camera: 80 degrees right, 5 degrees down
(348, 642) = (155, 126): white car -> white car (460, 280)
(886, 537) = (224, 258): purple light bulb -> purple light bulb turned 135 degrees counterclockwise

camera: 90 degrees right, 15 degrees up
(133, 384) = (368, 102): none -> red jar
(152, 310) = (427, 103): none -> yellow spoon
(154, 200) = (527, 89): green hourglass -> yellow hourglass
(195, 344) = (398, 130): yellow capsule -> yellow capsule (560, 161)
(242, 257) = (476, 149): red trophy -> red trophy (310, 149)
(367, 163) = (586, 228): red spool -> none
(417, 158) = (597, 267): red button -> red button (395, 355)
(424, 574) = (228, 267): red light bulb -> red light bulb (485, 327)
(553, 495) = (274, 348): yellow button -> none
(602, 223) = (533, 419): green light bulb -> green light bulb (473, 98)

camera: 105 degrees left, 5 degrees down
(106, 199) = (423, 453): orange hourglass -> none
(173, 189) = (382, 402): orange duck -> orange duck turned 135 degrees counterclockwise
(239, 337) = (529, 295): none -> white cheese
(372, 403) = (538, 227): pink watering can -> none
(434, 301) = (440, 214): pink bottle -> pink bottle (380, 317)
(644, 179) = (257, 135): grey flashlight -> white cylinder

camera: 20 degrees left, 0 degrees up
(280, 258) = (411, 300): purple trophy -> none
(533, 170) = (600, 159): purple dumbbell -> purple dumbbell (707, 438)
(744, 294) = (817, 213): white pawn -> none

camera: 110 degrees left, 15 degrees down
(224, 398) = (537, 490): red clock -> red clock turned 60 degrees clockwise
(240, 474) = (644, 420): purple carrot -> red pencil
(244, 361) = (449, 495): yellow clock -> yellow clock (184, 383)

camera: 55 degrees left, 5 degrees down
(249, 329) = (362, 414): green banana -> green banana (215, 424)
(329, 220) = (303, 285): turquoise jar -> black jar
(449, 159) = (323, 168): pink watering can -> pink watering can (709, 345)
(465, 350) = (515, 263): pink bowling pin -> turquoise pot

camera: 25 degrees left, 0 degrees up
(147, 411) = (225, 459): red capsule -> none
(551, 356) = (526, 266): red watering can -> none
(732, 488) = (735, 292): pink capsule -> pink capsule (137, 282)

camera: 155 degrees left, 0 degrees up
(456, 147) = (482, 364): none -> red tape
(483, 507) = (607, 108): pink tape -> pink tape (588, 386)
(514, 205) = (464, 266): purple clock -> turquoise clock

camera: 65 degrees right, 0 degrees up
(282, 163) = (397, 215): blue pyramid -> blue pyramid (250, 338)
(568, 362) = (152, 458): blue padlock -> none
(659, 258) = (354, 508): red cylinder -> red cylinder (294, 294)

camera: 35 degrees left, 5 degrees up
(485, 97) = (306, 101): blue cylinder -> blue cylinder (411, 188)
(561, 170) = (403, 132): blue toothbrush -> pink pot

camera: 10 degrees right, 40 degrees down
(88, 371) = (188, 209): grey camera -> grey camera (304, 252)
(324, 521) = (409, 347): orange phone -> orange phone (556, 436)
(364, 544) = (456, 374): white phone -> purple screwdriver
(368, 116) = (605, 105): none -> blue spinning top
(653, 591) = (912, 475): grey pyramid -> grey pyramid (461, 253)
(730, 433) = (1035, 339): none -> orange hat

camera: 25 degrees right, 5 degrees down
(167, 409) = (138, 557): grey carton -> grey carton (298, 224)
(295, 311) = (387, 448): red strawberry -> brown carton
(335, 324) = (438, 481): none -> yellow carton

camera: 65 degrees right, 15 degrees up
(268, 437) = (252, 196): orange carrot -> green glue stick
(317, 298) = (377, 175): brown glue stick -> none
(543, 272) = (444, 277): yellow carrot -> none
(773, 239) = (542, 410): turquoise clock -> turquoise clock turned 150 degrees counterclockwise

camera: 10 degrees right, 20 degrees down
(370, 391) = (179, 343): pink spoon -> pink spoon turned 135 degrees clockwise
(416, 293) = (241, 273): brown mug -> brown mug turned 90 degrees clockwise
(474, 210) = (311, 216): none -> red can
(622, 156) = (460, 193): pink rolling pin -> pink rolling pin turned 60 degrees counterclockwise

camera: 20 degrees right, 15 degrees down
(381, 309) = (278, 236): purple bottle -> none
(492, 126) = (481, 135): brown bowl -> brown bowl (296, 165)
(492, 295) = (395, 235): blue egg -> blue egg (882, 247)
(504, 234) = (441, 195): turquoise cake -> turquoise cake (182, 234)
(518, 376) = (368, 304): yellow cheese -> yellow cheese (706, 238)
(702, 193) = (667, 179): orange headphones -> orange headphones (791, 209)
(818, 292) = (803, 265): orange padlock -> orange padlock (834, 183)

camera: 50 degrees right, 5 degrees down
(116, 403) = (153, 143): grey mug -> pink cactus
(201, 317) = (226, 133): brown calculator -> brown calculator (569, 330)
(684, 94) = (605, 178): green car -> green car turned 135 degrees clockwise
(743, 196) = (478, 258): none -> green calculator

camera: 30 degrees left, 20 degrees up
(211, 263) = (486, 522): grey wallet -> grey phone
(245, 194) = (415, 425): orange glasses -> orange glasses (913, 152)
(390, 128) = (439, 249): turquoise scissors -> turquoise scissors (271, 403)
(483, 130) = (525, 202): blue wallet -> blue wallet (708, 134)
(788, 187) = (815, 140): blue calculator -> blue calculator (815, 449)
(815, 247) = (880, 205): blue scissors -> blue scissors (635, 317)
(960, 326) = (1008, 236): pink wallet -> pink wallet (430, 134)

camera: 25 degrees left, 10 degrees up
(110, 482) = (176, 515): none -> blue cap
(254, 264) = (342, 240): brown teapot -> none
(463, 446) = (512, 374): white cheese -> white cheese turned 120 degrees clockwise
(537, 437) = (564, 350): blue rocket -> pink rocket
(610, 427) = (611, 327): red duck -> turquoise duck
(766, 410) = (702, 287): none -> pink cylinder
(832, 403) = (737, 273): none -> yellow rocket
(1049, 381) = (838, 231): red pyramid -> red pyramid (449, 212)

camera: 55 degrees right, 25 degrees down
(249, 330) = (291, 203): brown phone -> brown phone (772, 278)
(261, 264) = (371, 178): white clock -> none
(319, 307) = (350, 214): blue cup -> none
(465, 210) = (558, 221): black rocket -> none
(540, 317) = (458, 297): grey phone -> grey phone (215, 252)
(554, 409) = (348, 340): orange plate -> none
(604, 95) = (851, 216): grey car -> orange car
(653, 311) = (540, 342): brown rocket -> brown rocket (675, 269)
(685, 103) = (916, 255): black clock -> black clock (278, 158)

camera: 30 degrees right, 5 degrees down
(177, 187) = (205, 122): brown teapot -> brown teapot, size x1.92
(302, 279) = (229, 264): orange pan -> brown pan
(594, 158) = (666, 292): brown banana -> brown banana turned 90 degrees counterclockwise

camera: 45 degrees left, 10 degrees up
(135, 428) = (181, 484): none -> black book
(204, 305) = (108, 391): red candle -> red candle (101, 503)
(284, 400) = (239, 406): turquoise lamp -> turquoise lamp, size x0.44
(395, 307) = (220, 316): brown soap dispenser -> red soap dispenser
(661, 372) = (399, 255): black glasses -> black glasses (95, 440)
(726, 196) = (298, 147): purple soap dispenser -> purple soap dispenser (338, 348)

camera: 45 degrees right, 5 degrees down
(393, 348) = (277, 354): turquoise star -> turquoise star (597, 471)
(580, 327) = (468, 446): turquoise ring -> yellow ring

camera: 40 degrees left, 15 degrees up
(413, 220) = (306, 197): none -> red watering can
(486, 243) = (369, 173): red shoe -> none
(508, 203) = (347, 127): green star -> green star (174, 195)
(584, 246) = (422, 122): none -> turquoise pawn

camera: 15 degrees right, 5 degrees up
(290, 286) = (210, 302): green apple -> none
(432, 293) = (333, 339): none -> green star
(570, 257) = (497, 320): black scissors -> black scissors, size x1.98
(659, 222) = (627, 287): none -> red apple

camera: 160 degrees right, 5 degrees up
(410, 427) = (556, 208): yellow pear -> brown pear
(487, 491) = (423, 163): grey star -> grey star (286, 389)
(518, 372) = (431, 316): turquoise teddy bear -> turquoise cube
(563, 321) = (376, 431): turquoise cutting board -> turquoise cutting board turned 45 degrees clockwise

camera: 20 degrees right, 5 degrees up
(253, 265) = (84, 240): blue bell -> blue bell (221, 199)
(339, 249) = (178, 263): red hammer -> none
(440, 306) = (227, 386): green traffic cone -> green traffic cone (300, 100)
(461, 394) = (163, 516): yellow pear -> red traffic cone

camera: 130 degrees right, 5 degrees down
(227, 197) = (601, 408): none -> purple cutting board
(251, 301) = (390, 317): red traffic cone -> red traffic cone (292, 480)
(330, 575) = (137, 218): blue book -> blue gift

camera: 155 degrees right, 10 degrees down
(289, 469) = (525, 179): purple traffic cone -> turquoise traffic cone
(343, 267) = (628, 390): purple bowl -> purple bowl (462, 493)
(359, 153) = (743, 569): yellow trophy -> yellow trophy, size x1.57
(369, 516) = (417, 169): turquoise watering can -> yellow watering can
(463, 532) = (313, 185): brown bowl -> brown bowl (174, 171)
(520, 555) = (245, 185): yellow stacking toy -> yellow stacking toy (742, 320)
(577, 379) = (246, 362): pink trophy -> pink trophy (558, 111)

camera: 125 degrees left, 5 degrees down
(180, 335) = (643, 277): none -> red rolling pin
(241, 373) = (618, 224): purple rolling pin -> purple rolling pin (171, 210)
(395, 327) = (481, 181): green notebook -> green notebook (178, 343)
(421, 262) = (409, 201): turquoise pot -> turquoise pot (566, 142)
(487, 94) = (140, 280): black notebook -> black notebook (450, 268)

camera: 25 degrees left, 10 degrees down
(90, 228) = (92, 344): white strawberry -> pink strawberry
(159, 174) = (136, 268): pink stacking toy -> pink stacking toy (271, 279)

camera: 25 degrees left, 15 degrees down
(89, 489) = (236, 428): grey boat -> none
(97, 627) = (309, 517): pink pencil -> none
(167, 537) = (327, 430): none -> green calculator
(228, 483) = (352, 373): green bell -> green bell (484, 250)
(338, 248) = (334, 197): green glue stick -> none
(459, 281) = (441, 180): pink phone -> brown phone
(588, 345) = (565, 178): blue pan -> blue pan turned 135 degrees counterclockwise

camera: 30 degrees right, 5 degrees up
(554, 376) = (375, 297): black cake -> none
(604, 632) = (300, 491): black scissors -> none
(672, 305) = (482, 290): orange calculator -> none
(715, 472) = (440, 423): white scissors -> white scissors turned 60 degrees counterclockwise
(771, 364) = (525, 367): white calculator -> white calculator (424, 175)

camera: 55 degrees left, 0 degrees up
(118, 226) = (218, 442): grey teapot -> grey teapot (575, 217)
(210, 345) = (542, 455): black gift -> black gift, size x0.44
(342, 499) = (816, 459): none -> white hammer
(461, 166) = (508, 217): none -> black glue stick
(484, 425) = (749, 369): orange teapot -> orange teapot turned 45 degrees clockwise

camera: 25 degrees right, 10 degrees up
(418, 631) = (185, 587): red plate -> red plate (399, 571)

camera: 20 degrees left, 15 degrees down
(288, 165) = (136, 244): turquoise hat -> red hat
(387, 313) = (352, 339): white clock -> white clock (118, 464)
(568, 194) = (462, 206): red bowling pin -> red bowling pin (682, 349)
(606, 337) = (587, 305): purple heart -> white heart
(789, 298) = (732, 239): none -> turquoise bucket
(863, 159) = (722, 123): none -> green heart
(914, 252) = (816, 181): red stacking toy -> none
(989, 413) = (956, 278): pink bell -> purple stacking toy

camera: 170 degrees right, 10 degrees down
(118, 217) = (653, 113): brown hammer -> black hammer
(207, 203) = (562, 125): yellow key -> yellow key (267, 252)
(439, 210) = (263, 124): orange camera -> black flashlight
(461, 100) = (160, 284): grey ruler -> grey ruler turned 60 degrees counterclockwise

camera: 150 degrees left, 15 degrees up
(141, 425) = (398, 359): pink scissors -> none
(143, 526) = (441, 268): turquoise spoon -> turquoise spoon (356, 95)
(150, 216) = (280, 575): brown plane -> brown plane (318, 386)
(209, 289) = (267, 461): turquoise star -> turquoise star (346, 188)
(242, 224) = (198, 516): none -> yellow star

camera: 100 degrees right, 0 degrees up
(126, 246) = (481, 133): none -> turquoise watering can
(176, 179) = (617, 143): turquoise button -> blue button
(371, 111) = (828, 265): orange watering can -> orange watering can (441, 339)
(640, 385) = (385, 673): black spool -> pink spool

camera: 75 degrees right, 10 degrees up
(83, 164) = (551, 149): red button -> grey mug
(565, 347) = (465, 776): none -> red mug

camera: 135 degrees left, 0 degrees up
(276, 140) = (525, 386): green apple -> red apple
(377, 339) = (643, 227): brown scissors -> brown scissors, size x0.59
============
[Your task] Reproduce every line from the listing above that holds the word "carrot".

[Task answer]
(240, 474) = (644, 420): purple carrot -> red pencil
(268, 437) = (252, 196): orange carrot -> green glue stick
(543, 272) = (444, 277): yellow carrot -> none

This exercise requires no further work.